Exercise objective>
Pictures are not part of the copy; reproduce the remaining data exactly.

Records to process>
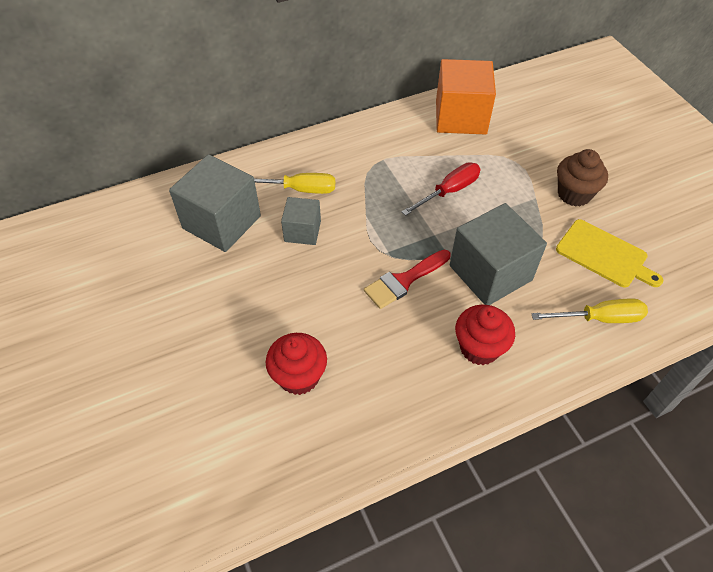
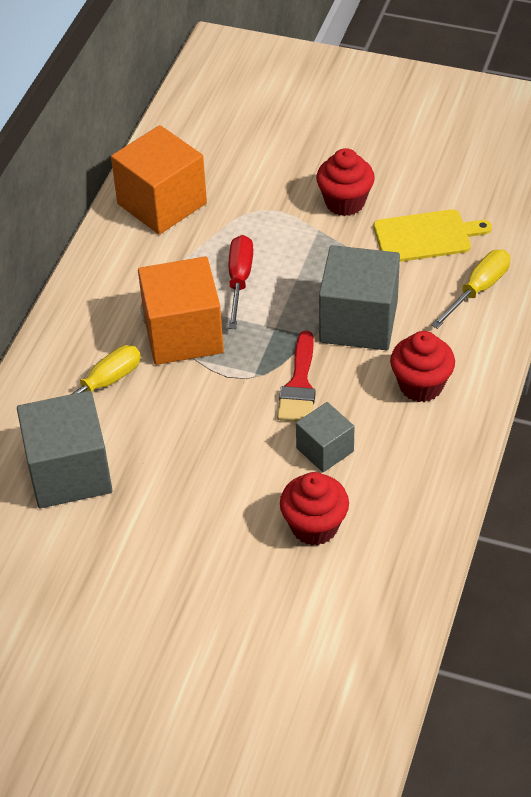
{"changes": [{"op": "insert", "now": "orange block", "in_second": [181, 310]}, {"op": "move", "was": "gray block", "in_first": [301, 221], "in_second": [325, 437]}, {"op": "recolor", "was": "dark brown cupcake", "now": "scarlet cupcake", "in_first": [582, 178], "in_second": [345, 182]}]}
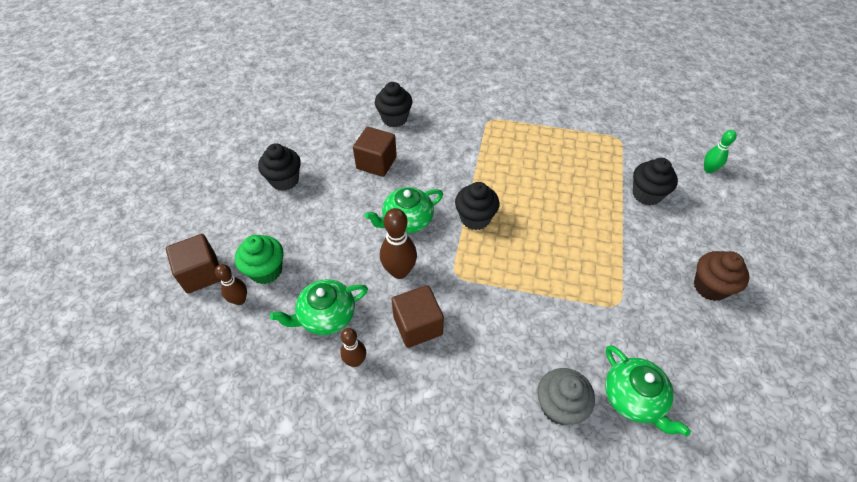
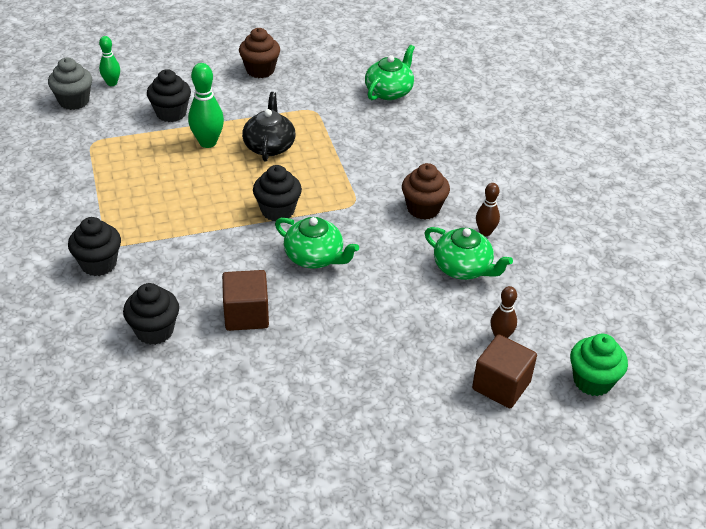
{"changes": [{"op": "move", "was": "gray cupcake", "in_first": [566, 396], "in_second": [70, 84]}, {"op": "move", "was": "black cupcake", "in_first": [279, 167], "in_second": [94, 246]}, {"op": "insert", "now": "emerald tenpin", "in_second": [206, 105]}, {"op": "insert", "now": "black china teapot", "in_second": [268, 126]}, {"op": "replace", "was": "dark brown block", "now": "dark brown cupcake", "in_first": [417, 316], "in_second": [426, 191]}, {"op": "move", "was": "emerald cupcake", "in_first": [259, 259], "in_second": [599, 365]}, {"op": "delete", "was": "dark brown tenpin", "in_first": [398, 243]}]}
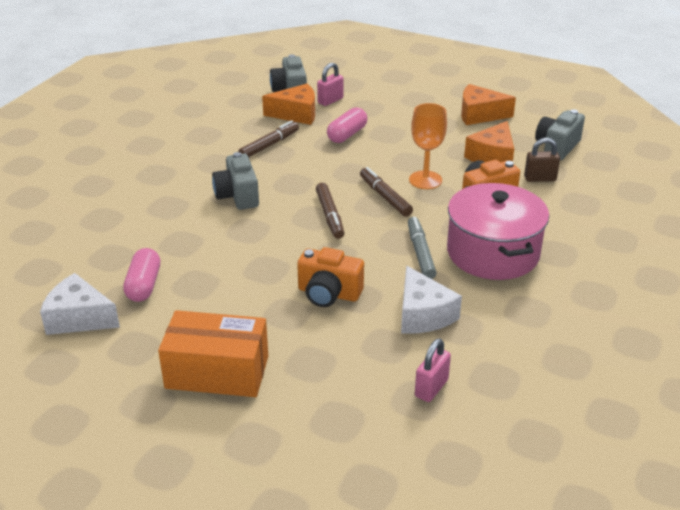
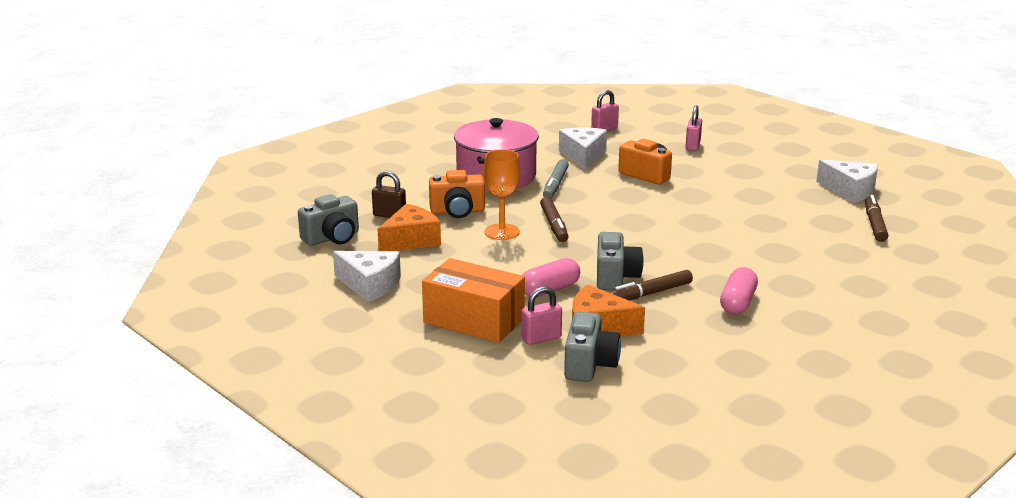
{"changes": [{"op": "recolor", "was": "orange cheese", "now": "white cheese", "in_first": [488, 104], "in_second": [367, 276]}, {"op": "move", "was": "orange box", "in_first": [213, 353], "in_second": [473, 300]}, {"op": "move", "was": "gray compact camera", "in_first": [235, 181], "in_second": [620, 261]}, {"op": "insert", "now": "pink small lock", "in_second": [693, 128]}, {"op": "move", "was": "pink pill", "in_first": [141, 275], "in_second": [739, 290]}, {"op": "move", "was": "dark brown felt pen", "in_first": [330, 211], "in_second": [876, 218]}]}
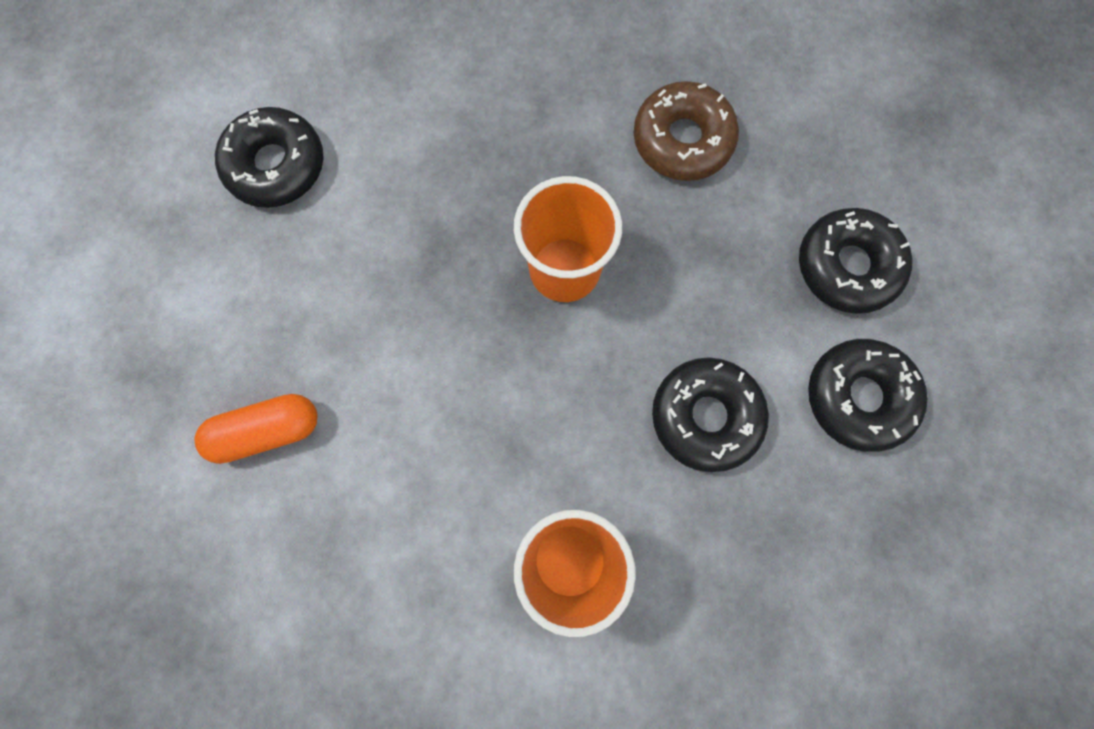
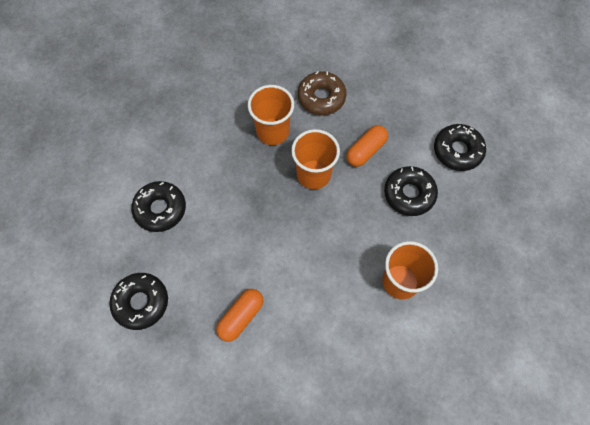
{"changes": [{"op": "move", "was": "black donut", "in_first": [856, 261], "in_second": [138, 301]}, {"op": "insert", "now": "orange cup", "in_second": [271, 115]}, {"op": "insert", "now": "orange pill", "in_second": [367, 146]}]}
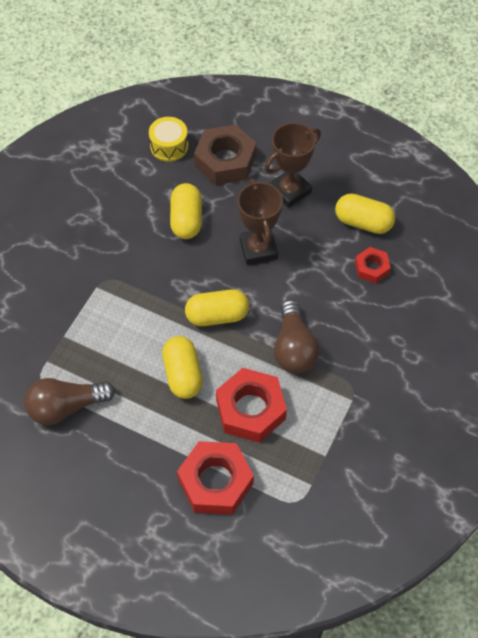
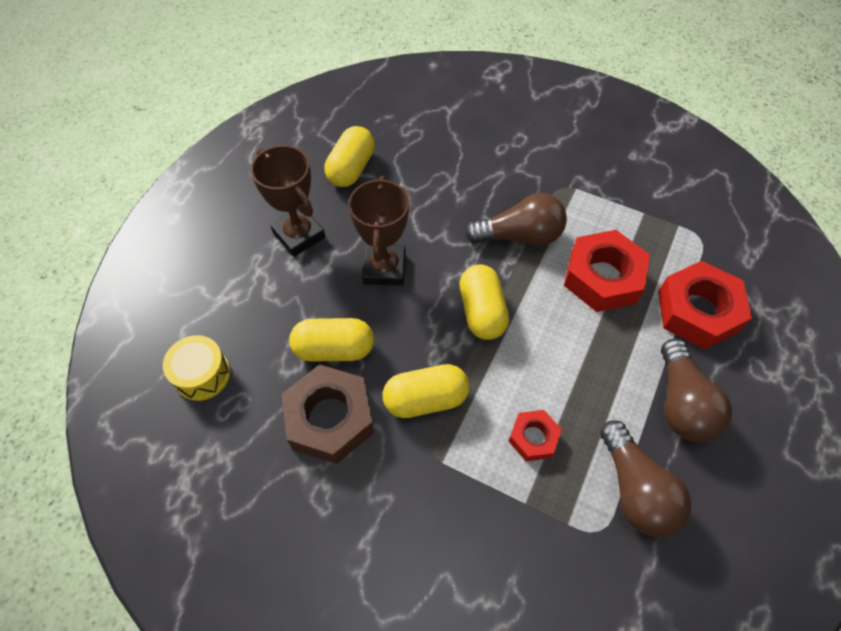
{"changes": [{"op": "move", "was": "dark brown hexagon nut", "in_first": [225, 155], "in_second": [327, 414]}, {"op": "rotate", "was": "dark brown award cup", "in_first": [260, 222], "in_second": [378, 231], "clockwise": -75}, {"op": "move", "was": "bright yellow pill", "in_first": [182, 367], "in_second": [426, 391]}, {"op": "move", "was": "scarlet hexagon nut", "in_first": [373, 265], "in_second": [535, 435]}, {"op": "insert", "now": "dark brown light bulb", "in_second": [696, 390]}]}
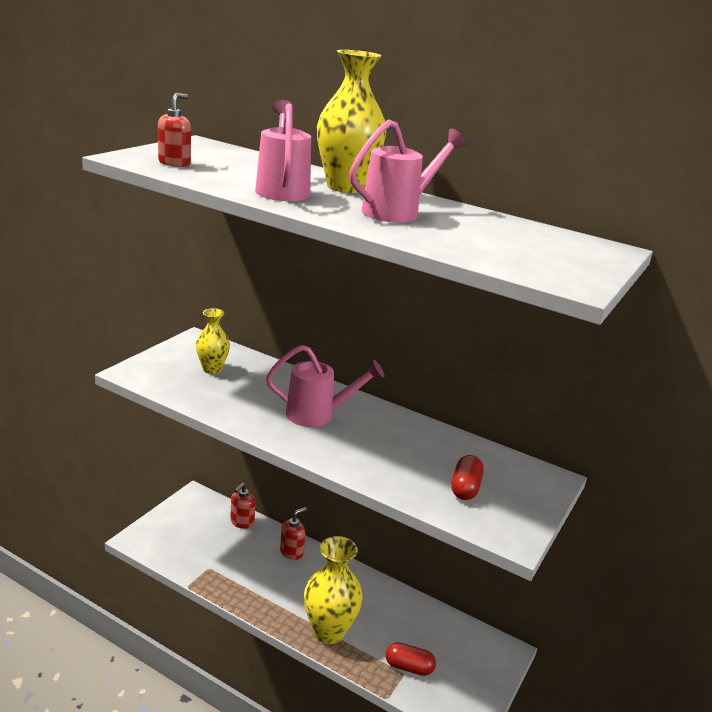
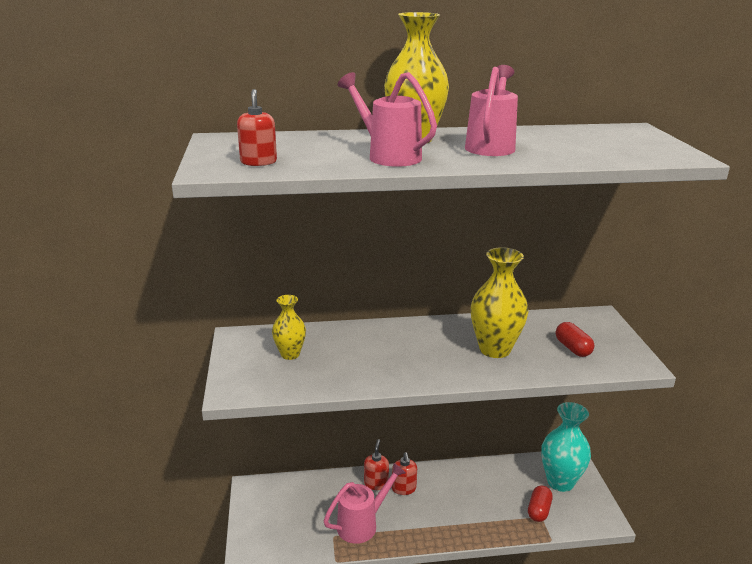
{"changes": [{"op": "move", "was": "pink watering can", "in_first": [325, 386], "in_second": [365, 503]}, {"op": "move", "was": "scarlet soap pump", "in_first": [243, 506], "in_second": [404, 473]}, {"op": "move", "was": "bright yellow flower vase", "in_first": [333, 590], "in_second": [499, 302]}, {"op": "rotate", "was": "scarlet pill", "in_first": [410, 659], "in_second": [540, 503], "clockwise": -45}, {"op": "insert", "now": "turquoise flower vase", "in_second": [566, 447]}]}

Task answer>
{"changes": [{"op": "insert", "now": "orange block", "in_second": [181, 310]}, {"op": "move", "was": "gray block", "in_first": [301, 221], "in_second": [325, 437]}, {"op": "recolor", "was": "dark brown cupcake", "now": "scarlet cupcake", "in_first": [582, 178], "in_second": [345, 182]}]}
{"changes": [{"op": "move", "was": "gray cupcake", "in_first": [566, 396], "in_second": [70, 84]}, {"op": "move", "was": "black cupcake", "in_first": [279, 167], "in_second": [94, 246]}, {"op": "insert", "now": "emerald tenpin", "in_second": [206, 105]}, {"op": "insert", "now": "black china teapot", "in_second": [268, 126]}, {"op": "replace", "was": "dark brown block", "now": "dark brown cupcake", "in_first": [417, 316], "in_second": [426, 191]}, {"op": "move", "was": "emerald cupcake", "in_first": [259, 259], "in_second": [599, 365]}, {"op": "delete", "was": "dark brown tenpin", "in_first": [398, 243]}]}
{"changes": [{"op": "recolor", "was": "orange cheese", "now": "white cheese", "in_first": [488, 104], "in_second": [367, 276]}, {"op": "move", "was": "orange box", "in_first": [213, 353], "in_second": [473, 300]}, {"op": "move", "was": "gray compact camera", "in_first": [235, 181], "in_second": [620, 261]}, {"op": "insert", "now": "pink small lock", "in_second": [693, 128]}, {"op": "move", "was": "pink pill", "in_first": [141, 275], "in_second": [739, 290]}, {"op": "move", "was": "dark brown felt pen", "in_first": [330, 211], "in_second": [876, 218]}]}
{"changes": [{"op": "move", "was": "black donut", "in_first": [856, 261], "in_second": [138, 301]}, {"op": "insert", "now": "orange cup", "in_second": [271, 115]}, {"op": "insert", "now": "orange pill", "in_second": [367, 146]}]}
{"changes": [{"op": "move", "was": "dark brown hexagon nut", "in_first": [225, 155], "in_second": [327, 414]}, {"op": "rotate", "was": "dark brown award cup", "in_first": [260, 222], "in_second": [378, 231], "clockwise": -75}, {"op": "move", "was": "bright yellow pill", "in_first": [182, 367], "in_second": [426, 391]}, {"op": "move", "was": "scarlet hexagon nut", "in_first": [373, 265], "in_second": [535, 435]}, {"op": "insert", "now": "dark brown light bulb", "in_second": [696, 390]}]}
{"changes": [{"op": "move", "was": "pink watering can", "in_first": [325, 386], "in_second": [365, 503]}, {"op": "move", "was": "scarlet soap pump", "in_first": [243, 506], "in_second": [404, 473]}, {"op": "move", "was": "bright yellow flower vase", "in_first": [333, 590], "in_second": [499, 302]}, {"op": "rotate", "was": "scarlet pill", "in_first": [410, 659], "in_second": [540, 503], "clockwise": -45}, {"op": "insert", "now": "turquoise flower vase", "in_second": [566, 447]}]}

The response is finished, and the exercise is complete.